[Records from a data collection]
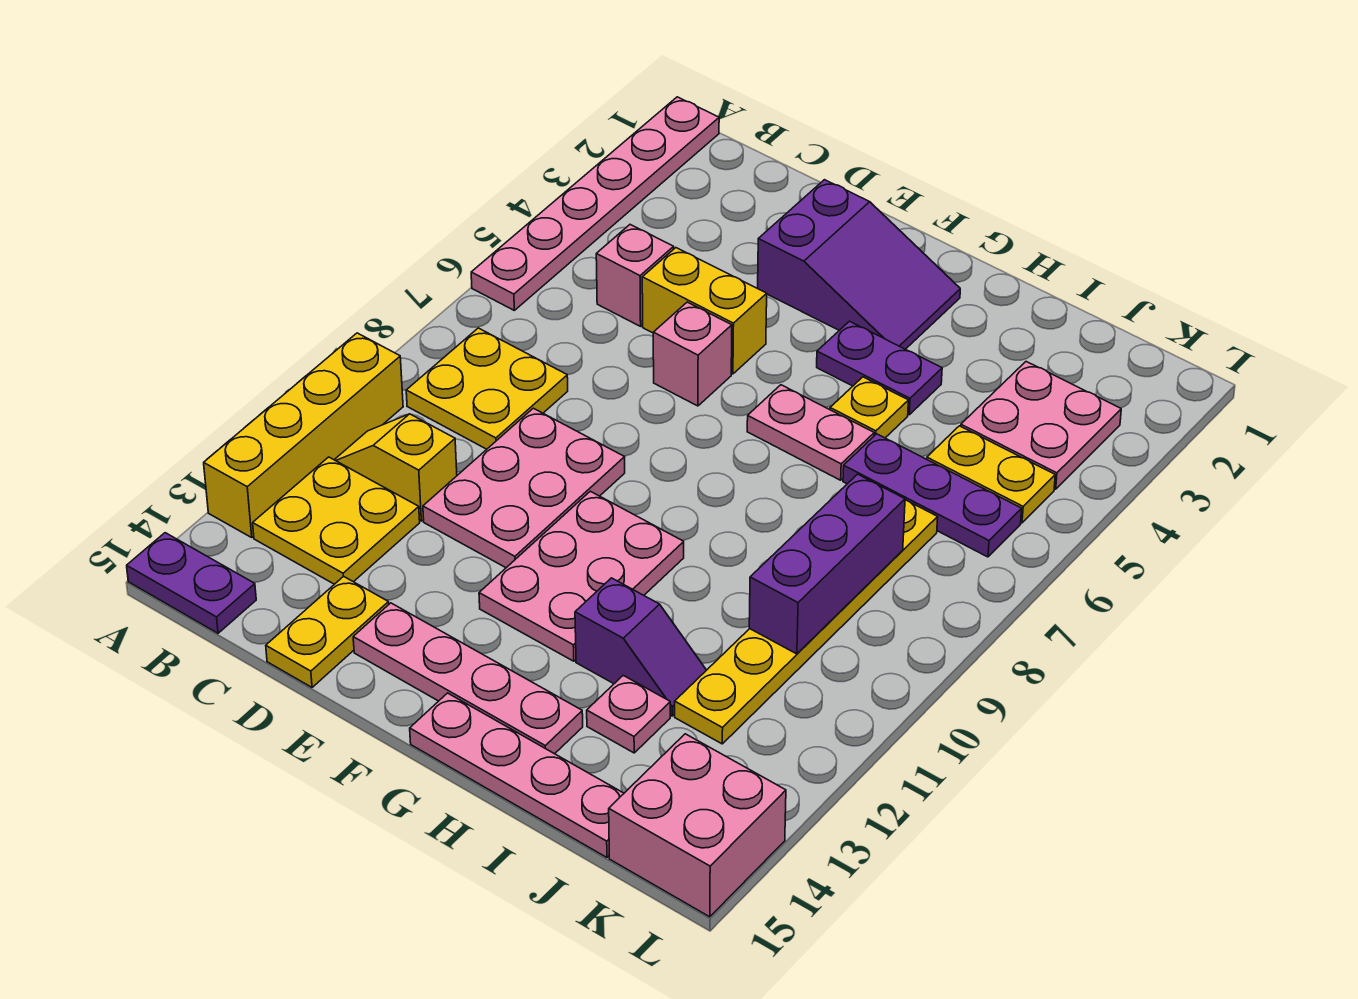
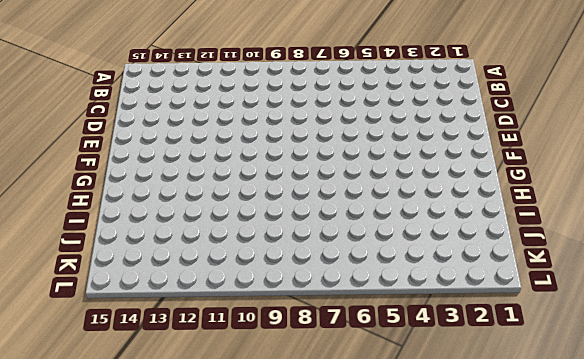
none -> pink plate A1:A6 level 1
none -> yellow brick A10:A13 level 1
none -> purple plate A15:B15 level 1

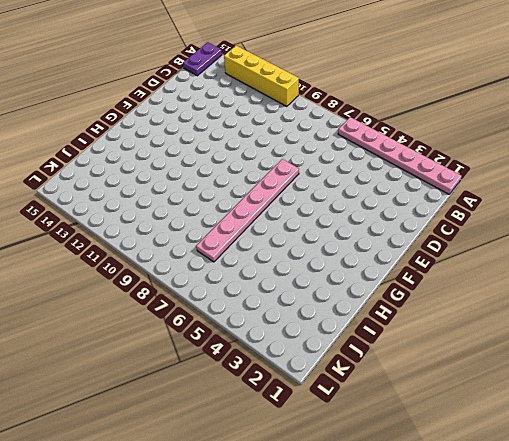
pink plate E7:J7 level 1 -> yellow plate J7:J12 level 1
none -> yellow plate B8:C9 level 1
none -> yellow slope B11:C11 level 1 top C
none -> yellow plate B12:C13 level 1

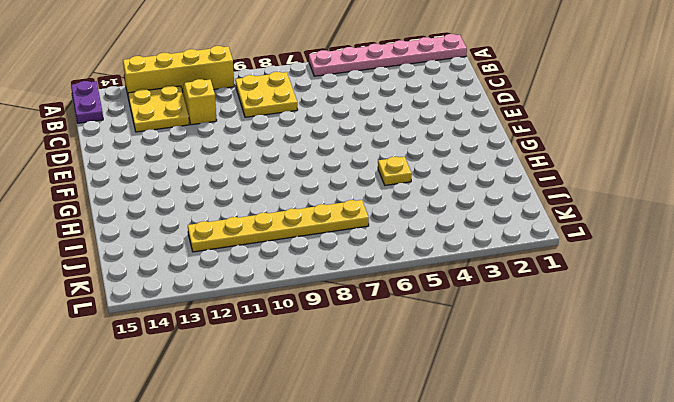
none -> pink brick C5 level 1
none -> yellow brick D5:E5 level 1
none -> pink plate D9:E11 level 1

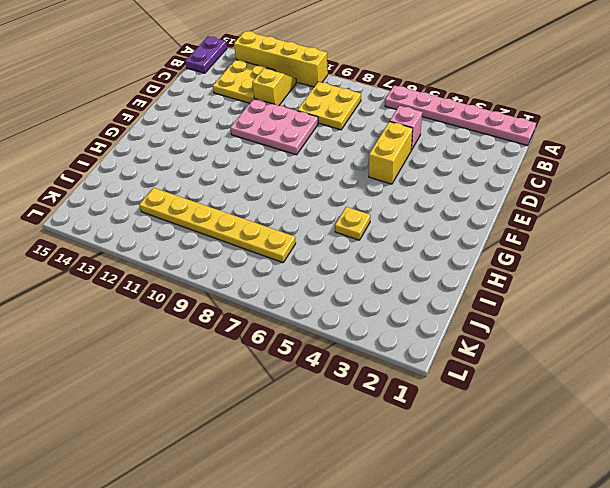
none -> yellow plate D14:D15 level 1
none -> purple slope E2:G3 level 1 top E
none -> pink brick E6 level 1

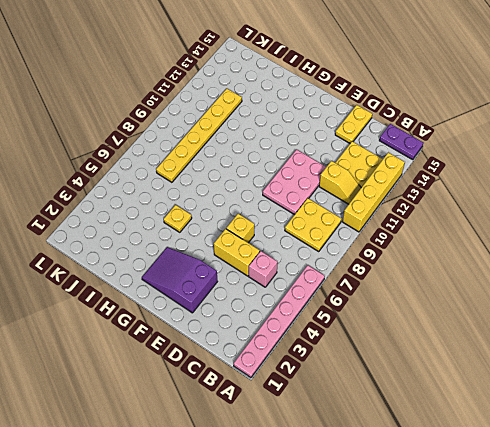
yellow brick E6 level 1 -> pink brick E6 level 1
none -> pink plate E14:H14 level 1
none -> pink plate F10:G12 level 1
none -> purple plate G4:H4 level 1

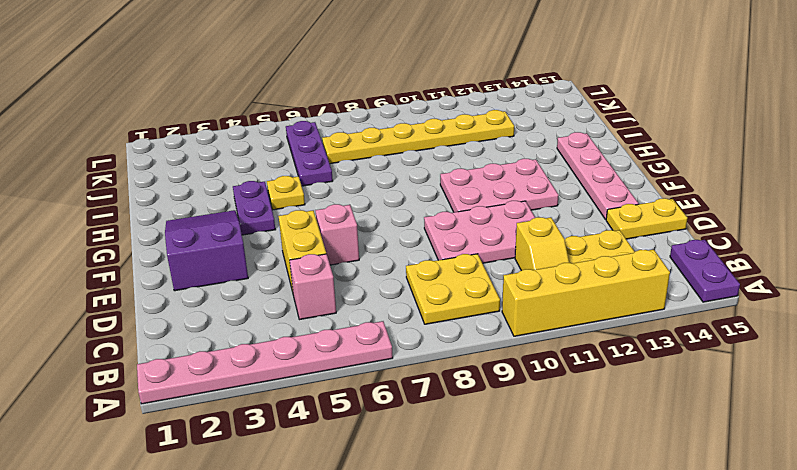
none -> pink plate G6:H6 level 1
none -> pink plate G15:J15 level 1
none -> purple slope H12:I12 level 1 top H

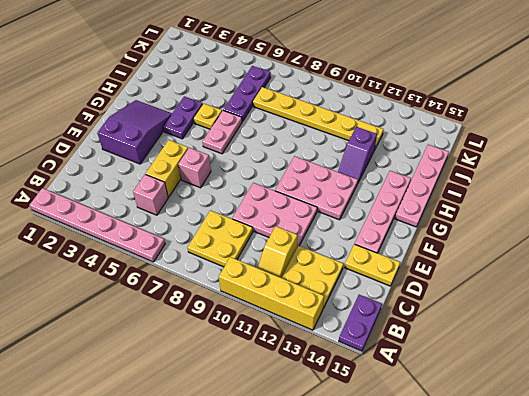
purple slope H12:I12 level 1 top I -> purple slope H12:I12 level 1 top H
none -> pink plate I13 level 1
none -> pink plate J3:K4 level 1
none -> yellow plate J5:K5 level 1

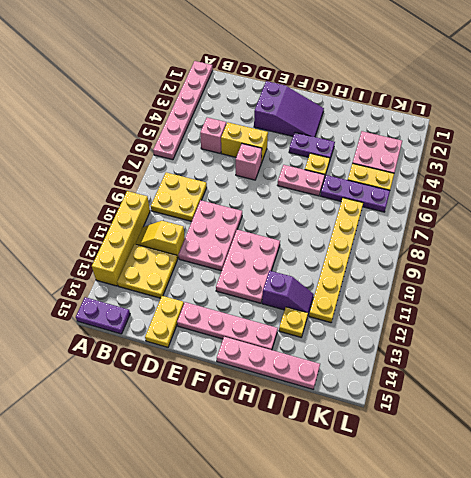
yellow plate I13 level 1 -> pink plate I13 level 1
none -> pink brick K14:L15 level 1
none -> purple brick J8:J10 level 2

What is being asked
Starting from the first line of the entries above, print each line exactly until the line containing "none -> purple slope E2:G3 level 1 top E" has been printed, and skip the pictures.

Solution to the problem
none -> pink plate A1:A6 level 1
none -> yellow brick A10:A13 level 1
none -> purple plate A15:B15 level 1

pink plate E7:J7 level 1 -> yellow plate J7:J12 level 1
none -> yellow plate B8:C9 level 1
none -> yellow slope B11:C11 level 1 top C
none -> yellow plate B12:C13 level 1

none -> pink brick C5 level 1
none -> yellow brick D5:E5 level 1
none -> pink plate D9:E11 level 1

none -> yellow plate D14:D15 level 1
none -> purple slope E2:G3 level 1 top E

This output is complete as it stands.